_YOUR GOAL:_ Transcribe the lines exactly, beginning with the one that contains "(355, 481) = (373, 483): brown" and ending with the final line of the records. Do not transcribe pictures.

_GIVEN DATA:_
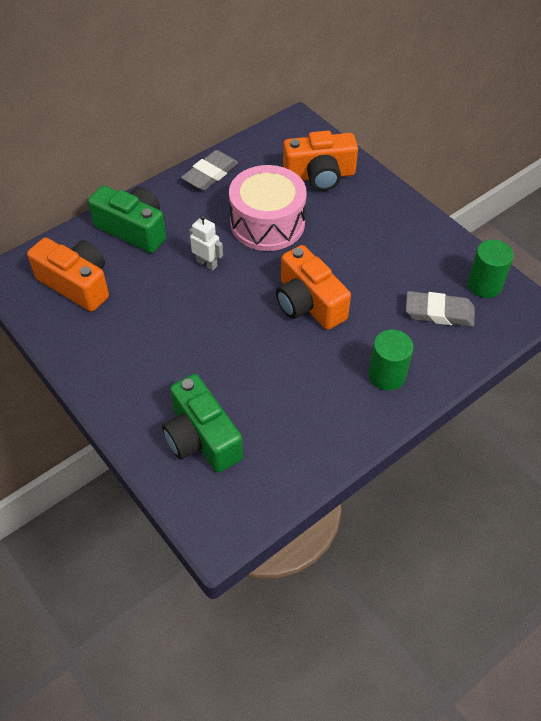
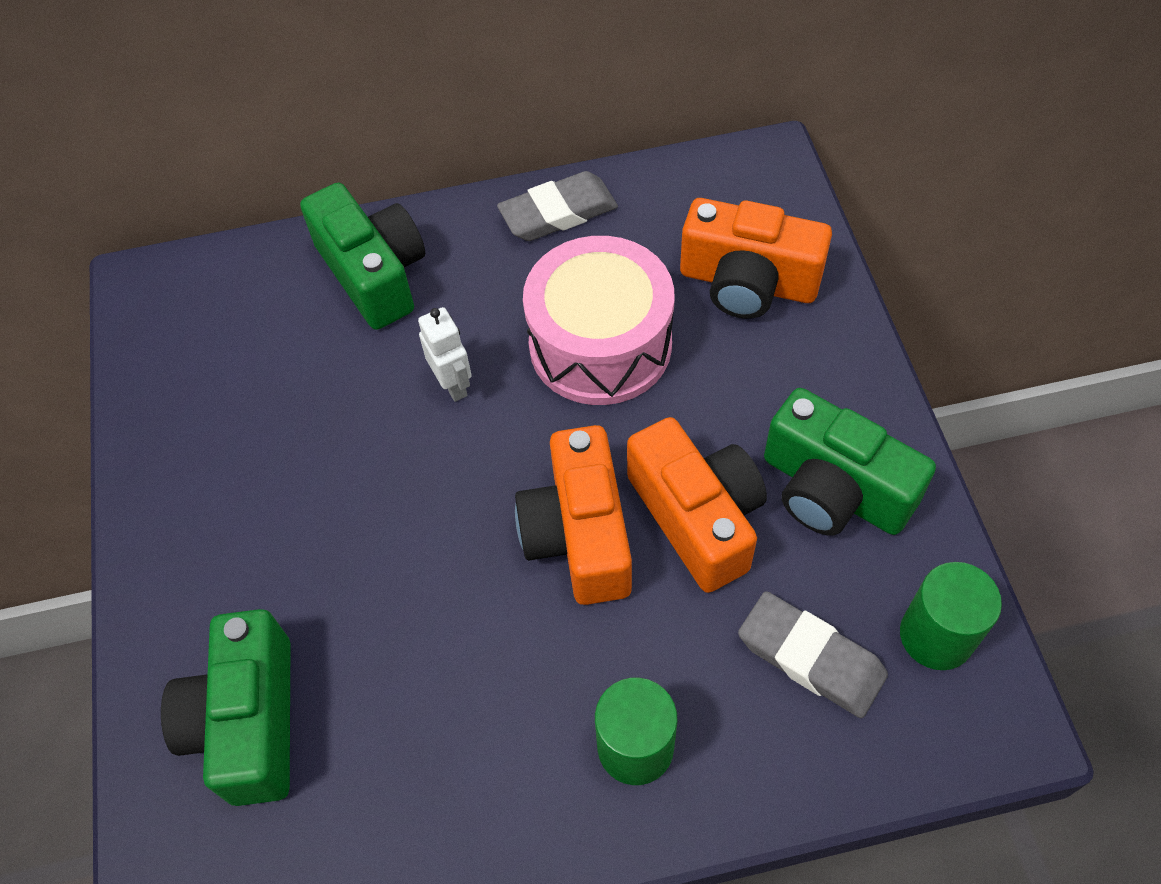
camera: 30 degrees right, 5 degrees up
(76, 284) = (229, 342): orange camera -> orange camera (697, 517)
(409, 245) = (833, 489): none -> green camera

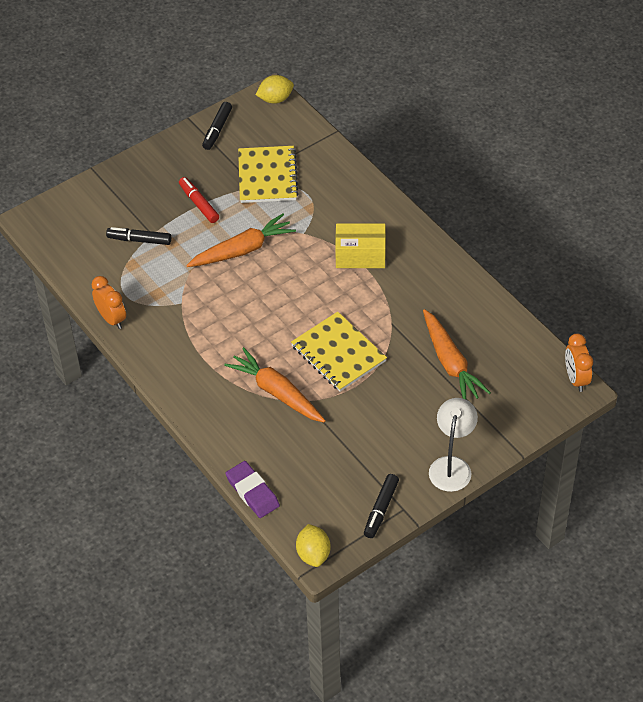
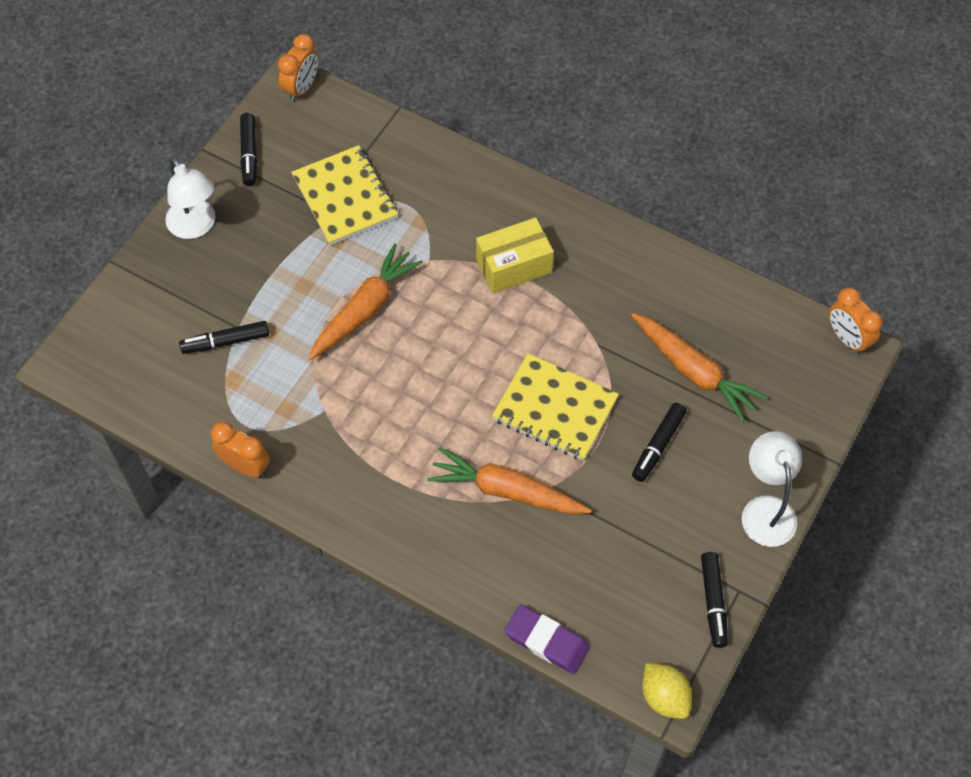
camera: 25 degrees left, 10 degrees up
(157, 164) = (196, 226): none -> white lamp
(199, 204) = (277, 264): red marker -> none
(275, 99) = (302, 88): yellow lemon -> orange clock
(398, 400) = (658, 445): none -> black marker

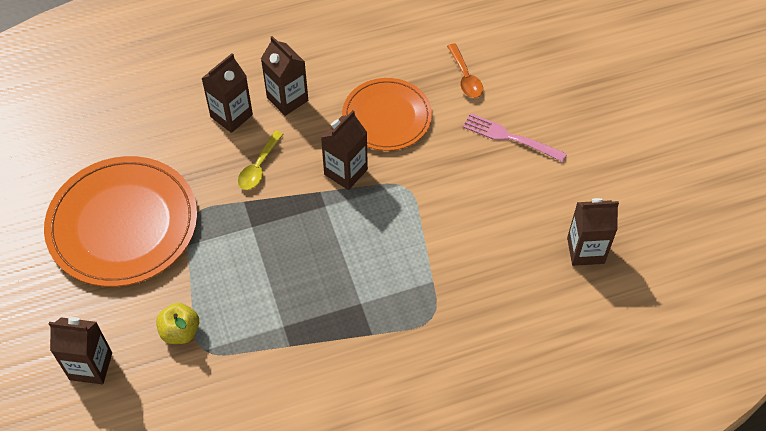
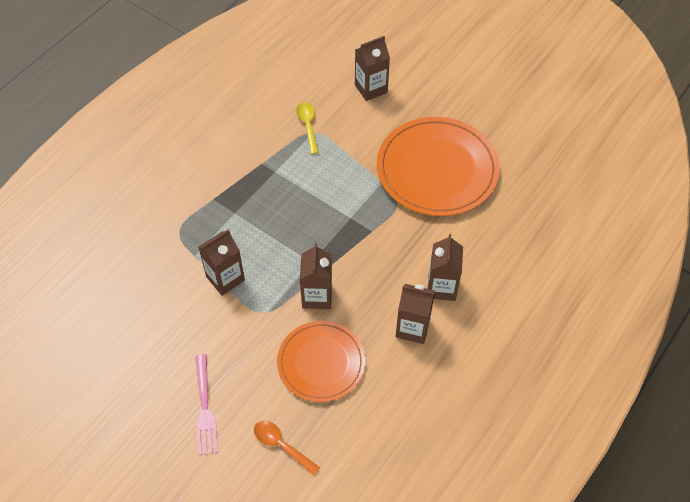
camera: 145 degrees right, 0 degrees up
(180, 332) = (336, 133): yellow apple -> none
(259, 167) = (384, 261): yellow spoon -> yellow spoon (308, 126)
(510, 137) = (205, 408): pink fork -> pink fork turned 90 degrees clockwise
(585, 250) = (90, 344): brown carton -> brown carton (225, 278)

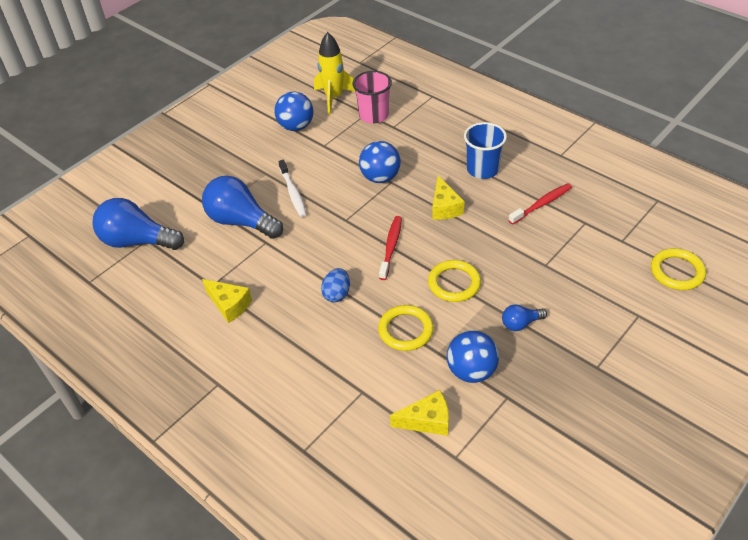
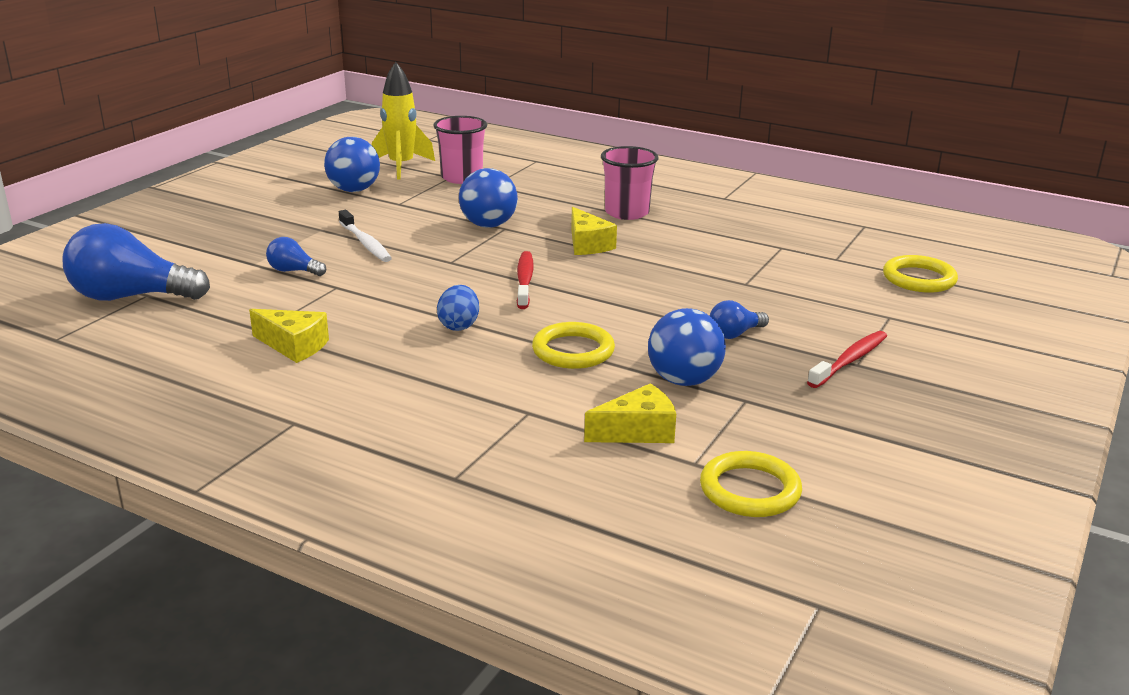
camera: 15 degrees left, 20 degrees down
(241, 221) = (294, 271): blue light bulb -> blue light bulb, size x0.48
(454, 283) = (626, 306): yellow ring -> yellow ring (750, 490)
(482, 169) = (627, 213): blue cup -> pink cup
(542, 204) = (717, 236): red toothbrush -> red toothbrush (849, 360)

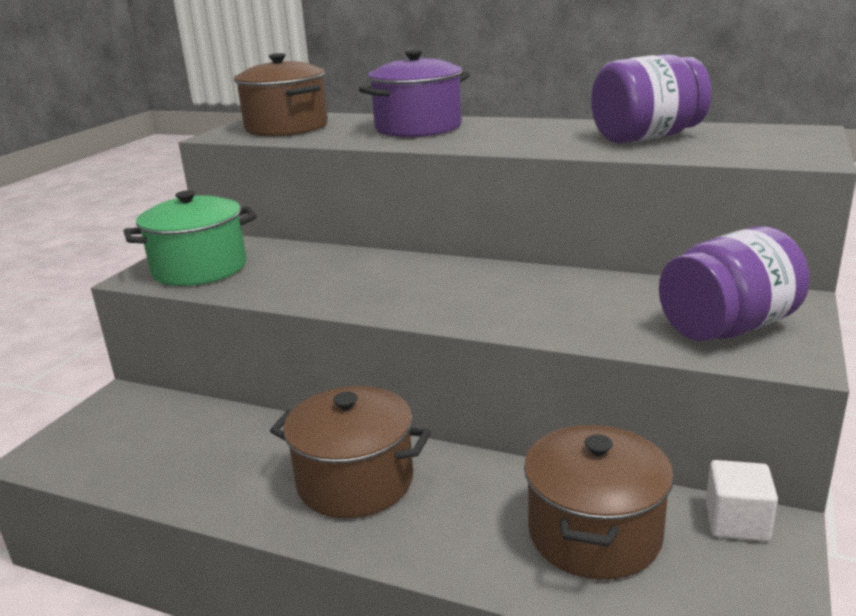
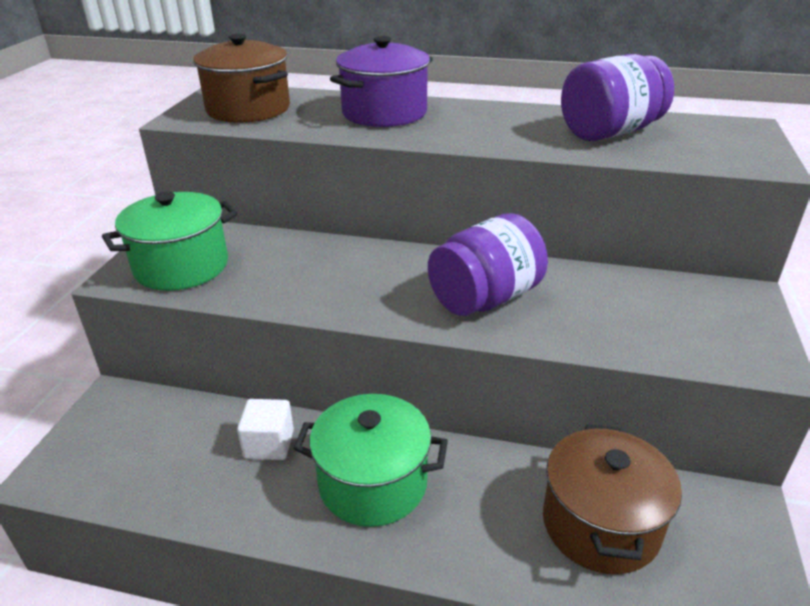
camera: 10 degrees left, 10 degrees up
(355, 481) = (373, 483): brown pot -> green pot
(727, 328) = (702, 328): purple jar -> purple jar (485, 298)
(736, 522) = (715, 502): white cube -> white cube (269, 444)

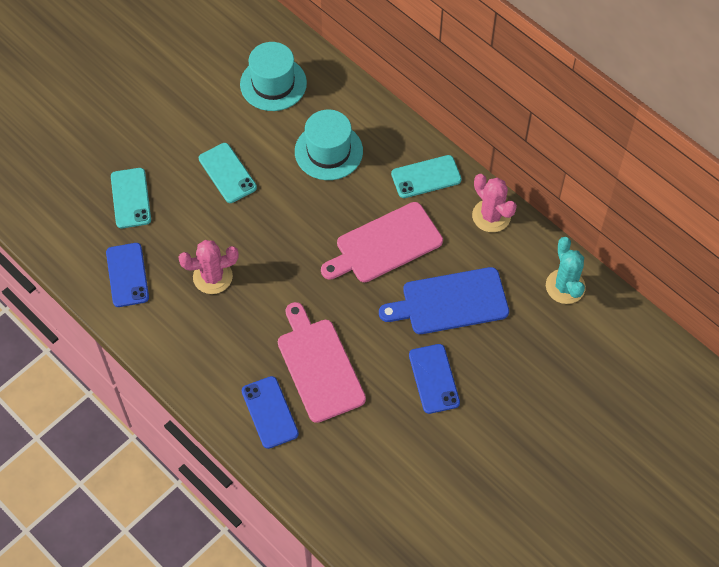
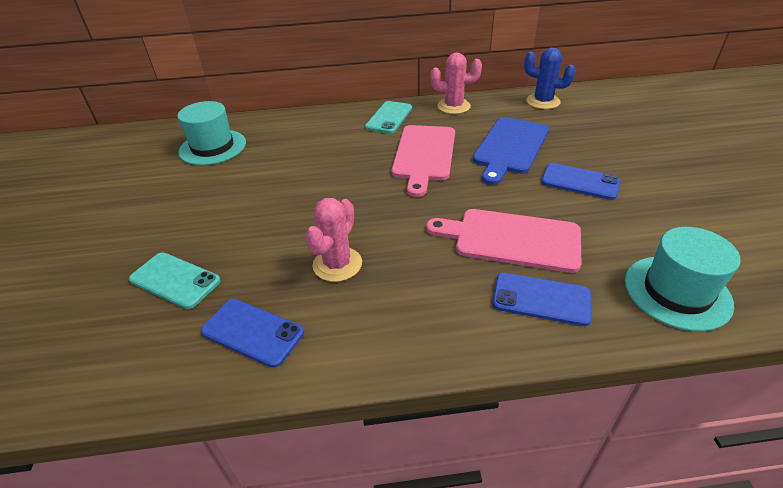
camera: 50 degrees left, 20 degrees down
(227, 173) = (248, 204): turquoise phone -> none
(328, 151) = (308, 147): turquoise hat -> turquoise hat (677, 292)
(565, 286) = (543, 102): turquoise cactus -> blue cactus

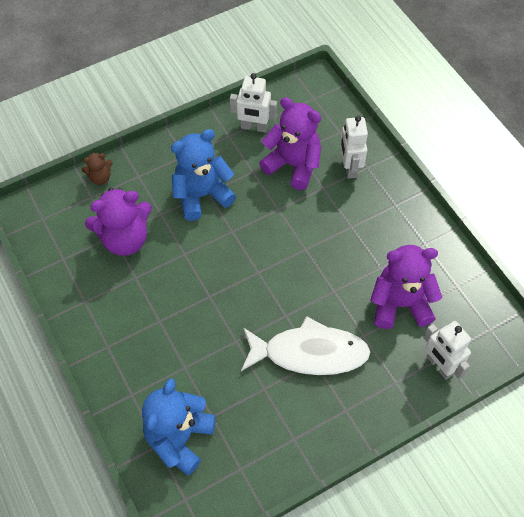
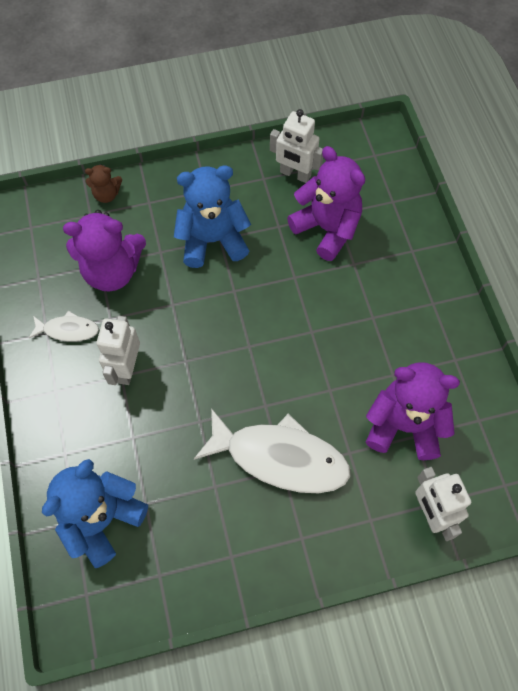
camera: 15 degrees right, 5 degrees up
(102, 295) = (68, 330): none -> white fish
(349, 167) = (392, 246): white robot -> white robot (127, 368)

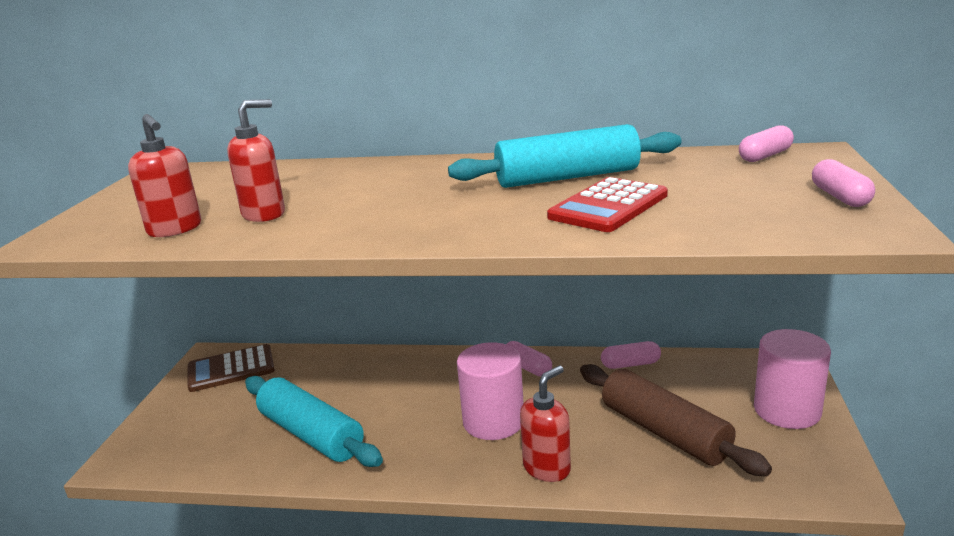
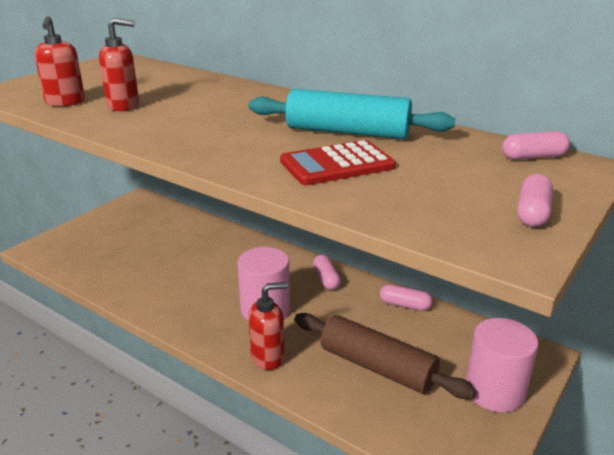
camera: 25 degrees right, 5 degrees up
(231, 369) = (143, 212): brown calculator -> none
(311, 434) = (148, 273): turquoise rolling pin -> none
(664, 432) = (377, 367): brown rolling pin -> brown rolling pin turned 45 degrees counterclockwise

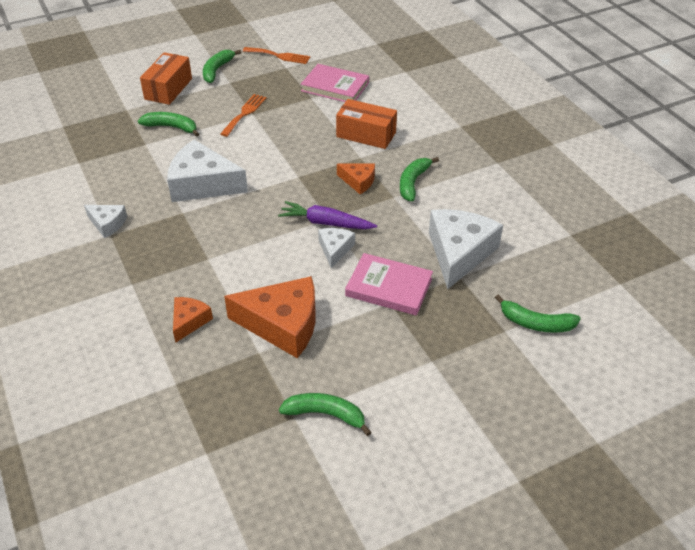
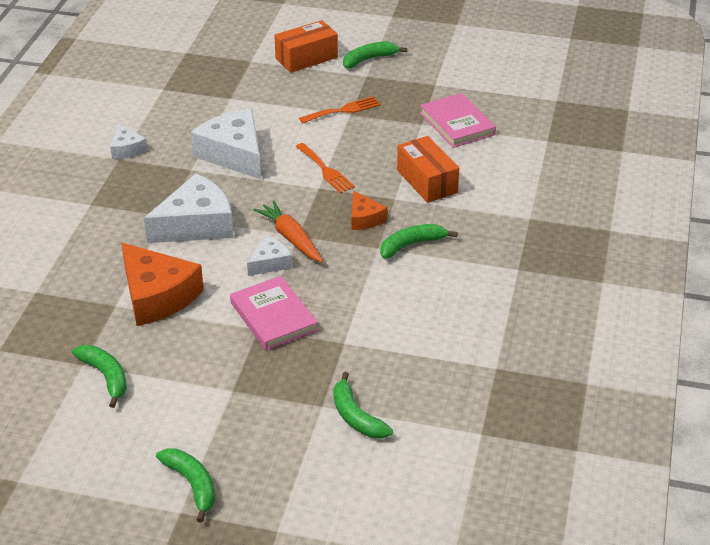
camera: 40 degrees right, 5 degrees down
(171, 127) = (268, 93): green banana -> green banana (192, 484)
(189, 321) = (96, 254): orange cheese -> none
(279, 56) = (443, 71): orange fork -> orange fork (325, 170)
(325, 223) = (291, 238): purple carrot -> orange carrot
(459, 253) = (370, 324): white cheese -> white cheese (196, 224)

_REPLY TO THE TASK:_
(355, 481) = (373, 483): brown pot -> green pot
(727, 328) = (702, 328): purple jar -> purple jar (485, 298)
(736, 522) = (715, 502): white cube -> white cube (269, 444)

camera: 50 degrees left, 20 degrees down
(227, 173) = (248, 204): turquoise phone -> none
(328, 151) = (308, 147): turquoise hat -> turquoise hat (677, 292)
(565, 286) = (543, 102): turquoise cactus -> blue cactus

camera: 15 degrees right, 5 degrees up
(102, 295) = (68, 330): none -> white fish
(349, 167) = (392, 246): white robot -> white robot (127, 368)

camera: 25 degrees right, 5 degrees up
(231, 369) = (143, 212): brown calculator -> none
(311, 434) = (148, 273): turquoise rolling pin -> none
(664, 432) = (377, 367): brown rolling pin -> brown rolling pin turned 45 degrees counterclockwise

camera: 40 degrees right, 5 degrees down
(171, 127) = (268, 93): green banana -> green banana (192, 484)
(189, 321) = (96, 254): orange cheese -> none
(279, 56) = (443, 71): orange fork -> orange fork (325, 170)
(325, 223) = (291, 238): purple carrot -> orange carrot
(459, 253) = (370, 324): white cheese -> white cheese (196, 224)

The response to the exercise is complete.